**DATA IN THIS EXERCISE**.
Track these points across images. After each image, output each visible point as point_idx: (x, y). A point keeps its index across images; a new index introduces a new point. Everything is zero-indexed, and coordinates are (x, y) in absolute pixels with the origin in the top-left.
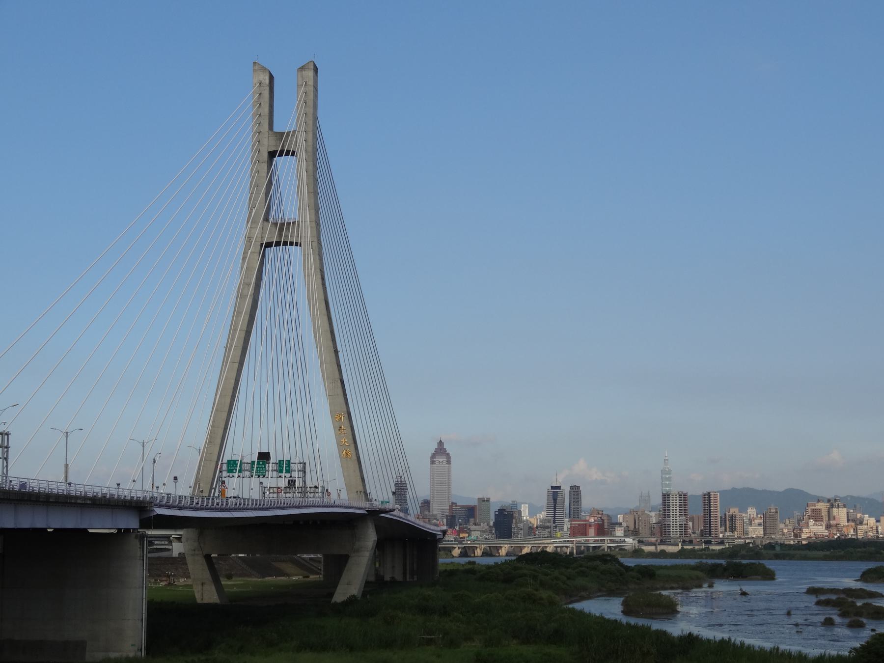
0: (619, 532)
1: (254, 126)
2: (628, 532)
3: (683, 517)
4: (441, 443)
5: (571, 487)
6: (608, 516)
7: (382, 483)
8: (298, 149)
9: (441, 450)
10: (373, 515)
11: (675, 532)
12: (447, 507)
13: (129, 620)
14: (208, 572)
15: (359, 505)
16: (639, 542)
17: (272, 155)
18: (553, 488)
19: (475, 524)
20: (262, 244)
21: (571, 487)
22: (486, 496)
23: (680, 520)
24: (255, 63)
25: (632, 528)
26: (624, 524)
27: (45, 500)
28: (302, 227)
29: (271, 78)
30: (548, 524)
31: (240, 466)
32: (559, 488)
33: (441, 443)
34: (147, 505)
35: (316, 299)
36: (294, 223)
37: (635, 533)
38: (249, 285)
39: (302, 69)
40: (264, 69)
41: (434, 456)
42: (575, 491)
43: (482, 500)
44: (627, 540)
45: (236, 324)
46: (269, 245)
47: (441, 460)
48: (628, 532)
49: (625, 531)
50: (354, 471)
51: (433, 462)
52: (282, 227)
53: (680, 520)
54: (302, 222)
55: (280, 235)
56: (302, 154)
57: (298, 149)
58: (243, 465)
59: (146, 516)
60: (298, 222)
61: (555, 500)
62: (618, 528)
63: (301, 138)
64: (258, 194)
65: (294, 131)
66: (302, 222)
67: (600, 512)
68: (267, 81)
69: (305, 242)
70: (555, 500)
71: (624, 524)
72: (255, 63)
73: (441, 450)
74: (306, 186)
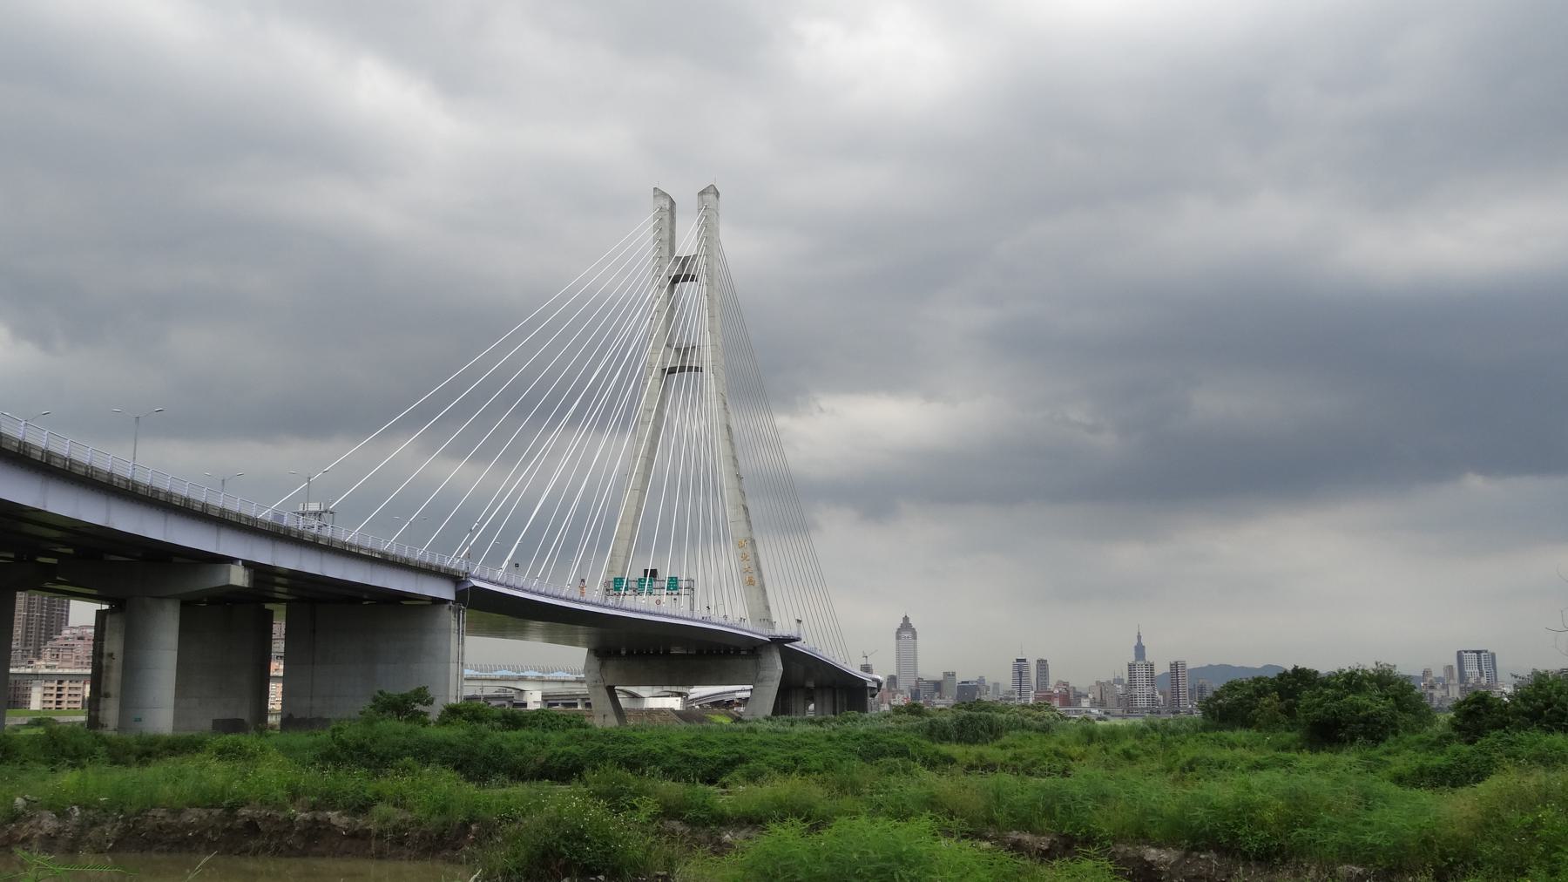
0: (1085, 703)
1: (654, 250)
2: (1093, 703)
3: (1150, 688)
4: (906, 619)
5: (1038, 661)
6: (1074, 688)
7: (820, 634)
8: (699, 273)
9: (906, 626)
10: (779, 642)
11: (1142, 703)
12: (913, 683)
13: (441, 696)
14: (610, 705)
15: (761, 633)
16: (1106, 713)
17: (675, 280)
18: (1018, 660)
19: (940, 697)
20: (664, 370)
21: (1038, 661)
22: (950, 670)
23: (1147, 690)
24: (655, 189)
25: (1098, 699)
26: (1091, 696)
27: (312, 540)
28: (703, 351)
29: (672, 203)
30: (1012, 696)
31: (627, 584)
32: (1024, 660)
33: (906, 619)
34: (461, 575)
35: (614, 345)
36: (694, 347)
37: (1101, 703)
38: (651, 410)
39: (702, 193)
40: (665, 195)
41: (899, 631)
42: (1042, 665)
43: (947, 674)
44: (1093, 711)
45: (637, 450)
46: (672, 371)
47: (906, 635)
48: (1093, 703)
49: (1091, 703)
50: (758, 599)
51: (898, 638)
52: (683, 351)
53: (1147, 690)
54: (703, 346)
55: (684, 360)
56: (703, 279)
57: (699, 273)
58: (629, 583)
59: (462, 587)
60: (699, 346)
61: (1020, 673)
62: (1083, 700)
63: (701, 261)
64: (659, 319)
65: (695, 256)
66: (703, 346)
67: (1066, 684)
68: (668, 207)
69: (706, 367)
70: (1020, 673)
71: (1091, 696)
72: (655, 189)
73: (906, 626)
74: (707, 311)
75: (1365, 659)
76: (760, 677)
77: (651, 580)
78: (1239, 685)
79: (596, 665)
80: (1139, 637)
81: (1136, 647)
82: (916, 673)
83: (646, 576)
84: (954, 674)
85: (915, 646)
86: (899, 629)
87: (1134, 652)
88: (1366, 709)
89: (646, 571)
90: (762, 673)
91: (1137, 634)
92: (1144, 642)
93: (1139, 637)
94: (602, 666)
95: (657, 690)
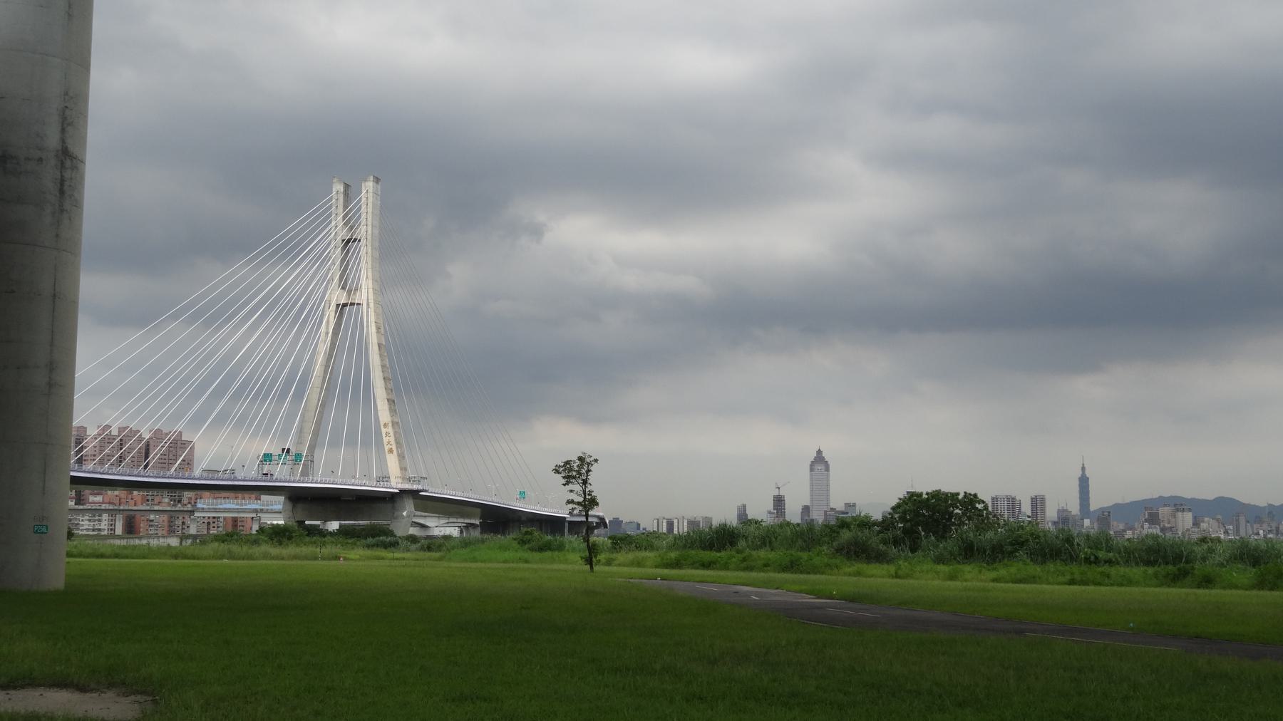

**PROBLEM STATEMENT**. Rewrite all of the records above with "top-left" swapped for "upper-left" and everything else unchanged. Leave the pictures out.

**ANSWER TO THIS PROBLEM**.
Track these points across images. After each image, output each visible point as point_idx: (x, y). A point keeps its index across images; a new index introduces a new point. Everything is zero-indexed, and coordinates are (x, y) in absolute pixels with the origin in the upper-left.
0: (619, 532)
1: (254, 126)
2: (628, 532)
3: (683, 517)
4: (441, 443)
5: (571, 487)
6: (608, 516)
7: (382, 483)
8: (298, 149)
9: (441, 450)
10: (373, 515)
11: (675, 532)
12: (447, 507)
13: (129, 620)
14: (208, 572)
15: (359, 505)
16: (639, 542)
17: (272, 155)
18: (553, 488)
19: (475, 524)
20: (262, 244)
21: (571, 487)
22: (486, 496)
23: (680, 520)
24: (255, 63)
25: (632, 528)
26: (624, 524)
27: (45, 500)
28: (302, 227)
29: (271, 78)
30: (548, 524)
31: (240, 466)
32: (559, 488)
33: (441, 443)
34: (147, 505)
35: (316, 299)
36: (294, 223)
37: (635, 533)
38: (249, 285)
39: (302, 69)
40: (264, 69)
41: (434, 456)
42: (575, 491)
43: (482, 500)
44: (627, 540)
45: (236, 324)
46: (269, 245)
47: (441, 460)
48: (628, 532)
49: (625, 531)
50: (354, 471)
51: (433, 462)
52: (282, 227)
53: (680, 520)
54: (302, 222)
55: (280, 235)
56: (302, 154)
57: (298, 149)
58: (243, 465)
59: (146, 516)
60: (298, 222)
61: (555, 500)
62: (618, 528)
63: (301, 138)
64: (258, 194)
65: (294, 131)
66: (302, 222)
67: (600, 512)
68: (267, 81)
69: (305, 242)
70: (555, 500)
71: (624, 524)
72: (255, 63)
73: (441, 450)
74: (306, 186)
0: (1085, 703)
1: (654, 250)
2: (1093, 703)
3: (1150, 688)
4: (906, 619)
5: (1038, 661)
6: (1074, 688)
7: (820, 634)
8: (699, 273)
9: (906, 626)
10: (779, 642)
11: (1142, 703)
12: (913, 683)
13: (441, 696)
14: (610, 705)
15: (761, 633)
16: (1106, 713)
17: (675, 280)
18: (1018, 660)
19: (940, 697)
20: (664, 370)
21: (1038, 661)
22: (950, 670)
23: (1147, 690)
24: (655, 189)
25: (1098, 699)
26: (1091, 696)
27: (312, 540)
28: (703, 351)
29: (672, 203)
30: (1012, 696)
31: (627, 584)
32: (1024, 660)
33: (906, 619)
34: (461, 575)
35: (614, 345)
36: (694, 347)
37: (1101, 703)
38: (651, 410)
39: (702, 193)
40: (665, 195)
41: (899, 631)
42: (1042, 665)
43: (947, 674)
44: (1093, 711)
45: (637, 450)
46: (672, 371)
47: (906, 635)
48: (1093, 703)
49: (1091, 703)
50: (758, 599)
51: (898, 638)
52: (683, 351)
53: (1147, 690)
54: (703, 346)
55: (684, 360)
56: (703, 279)
57: (699, 273)
58: (629, 583)
59: (462, 587)
60: (699, 346)
61: (1020, 673)
62: (1083, 700)
63: (701, 261)
64: (659, 319)
65: (695, 256)
66: (703, 346)
67: (1066, 684)
68: (668, 207)
69: (706, 367)
70: (1020, 673)
71: (1091, 696)
72: (655, 189)
73: (906, 626)
74: (707, 311)
75: (1365, 659)
76: (760, 677)
77: (651, 580)
78: (1239, 685)
79: (596, 665)
80: (1139, 637)
81: (1136, 647)
82: (916, 673)
83: (646, 576)
84: (954, 674)
85: (915, 646)
86: (899, 629)
87: (1134, 652)
88: (1366, 709)
89: (646, 571)
90: (762, 673)
91: (1137, 634)
92: (1144, 642)
93: (1139, 637)
94: (602, 666)
95: (657, 690)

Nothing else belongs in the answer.